• What is required:
Your answer must be a single number: the count of lines in the records below that include the string "AUDIO".

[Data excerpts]

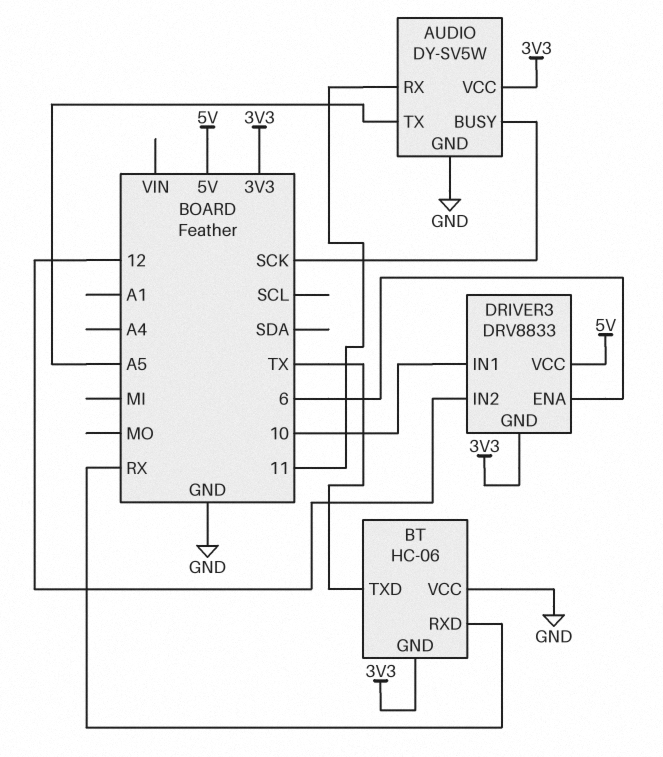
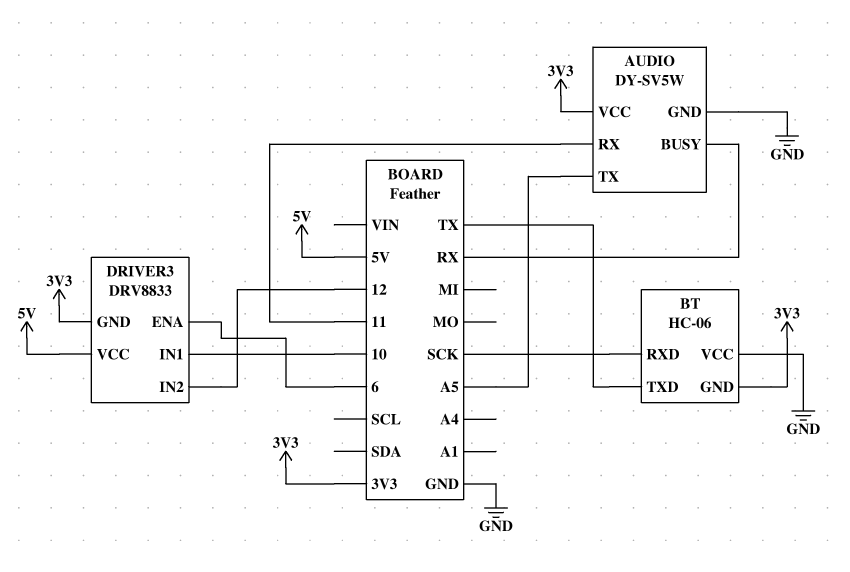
AUDIO pin BUSY: SCK -> RX
BT pin RXD: RX -> SCK

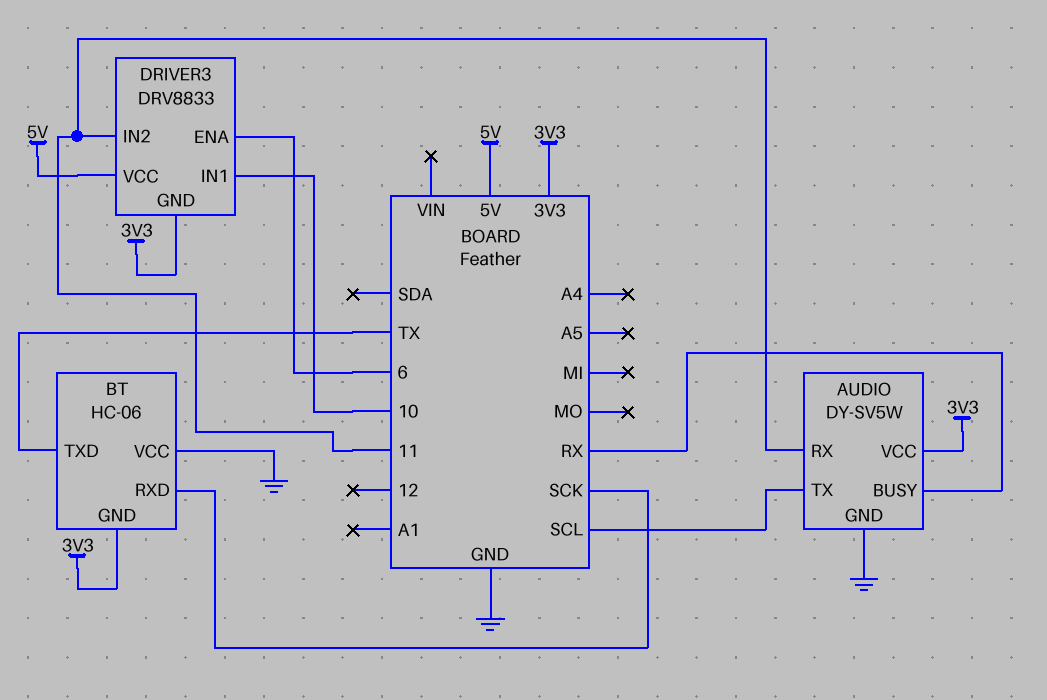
AUDIO pin TX: A5 -> SCL
DRIVER3 pin IN2: 12 -> 11

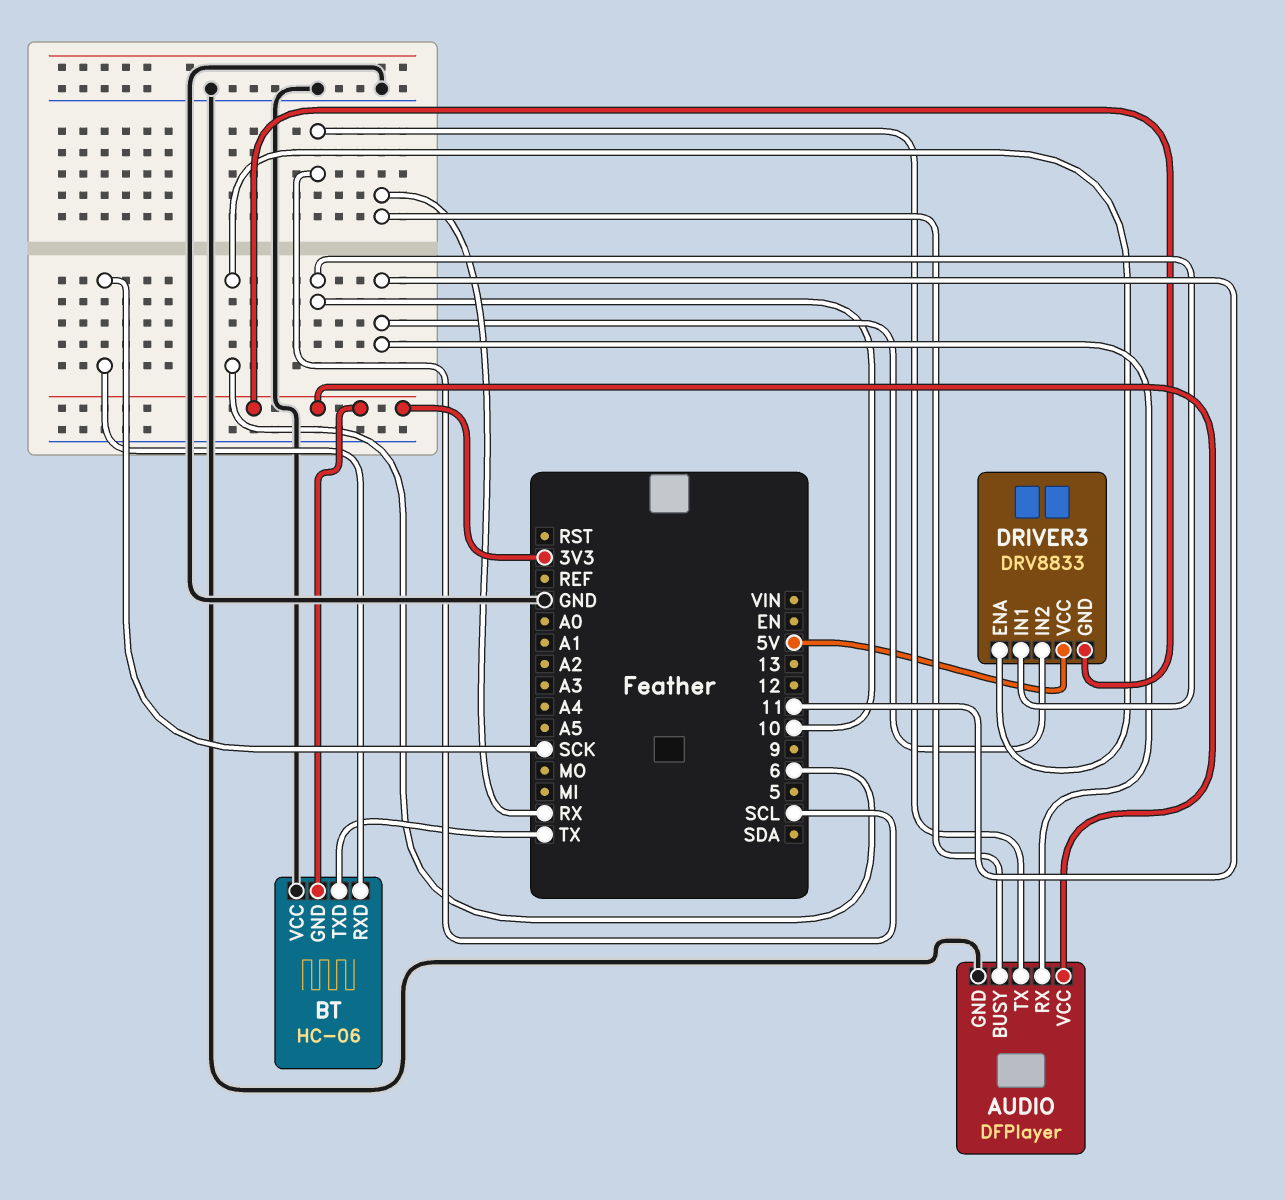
AUDIO: DY-SV5W -> DFPlayer

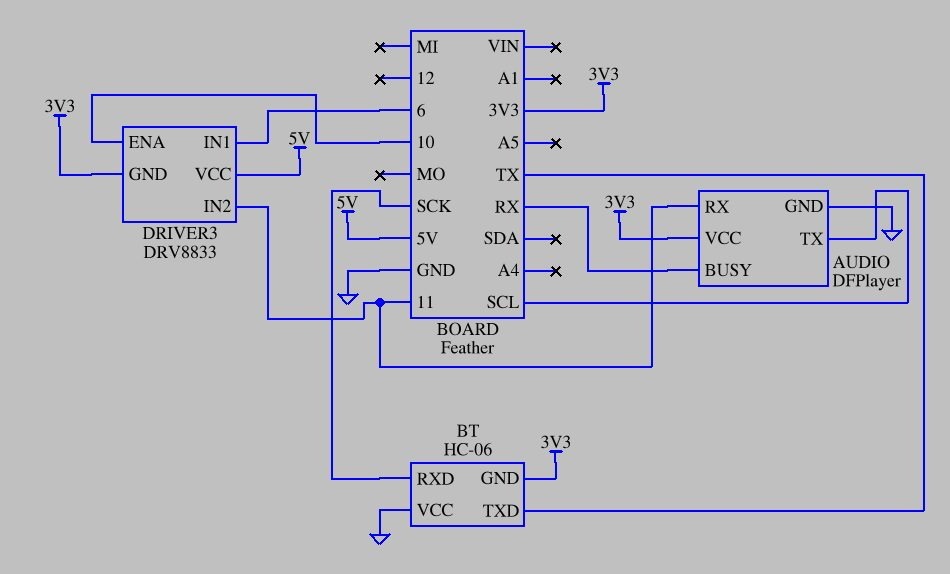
DRIVER3 pin ENA: 6 -> 10
DRIVER3 pin IN1: 10 -> 6

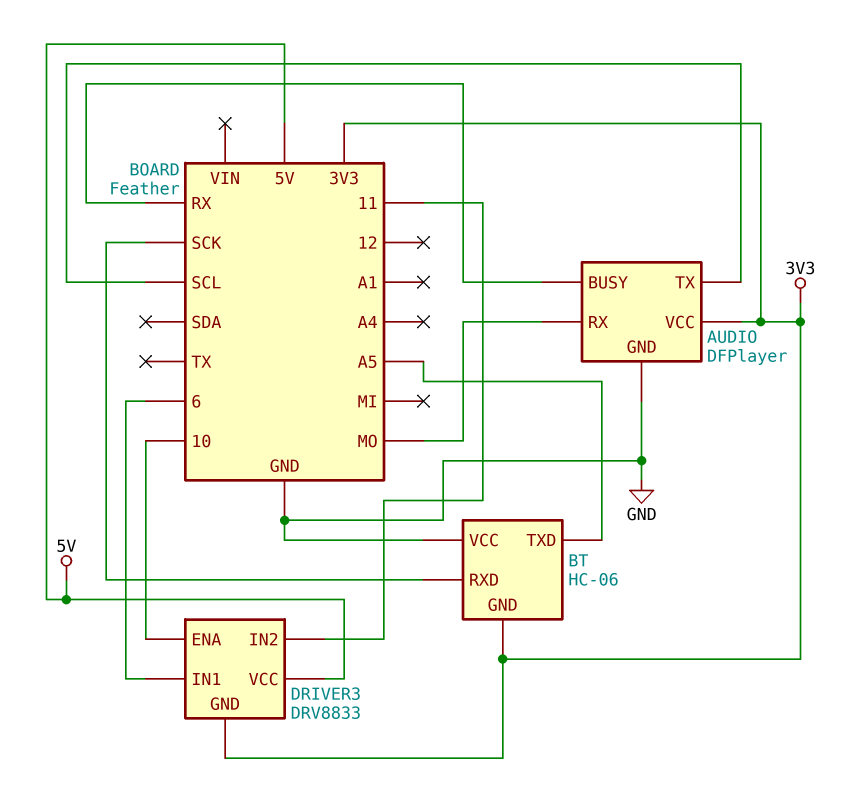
AUDIO pin RX: 11 -> MO
BT pin TXD: TX -> A5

• Answer for this exercise:
4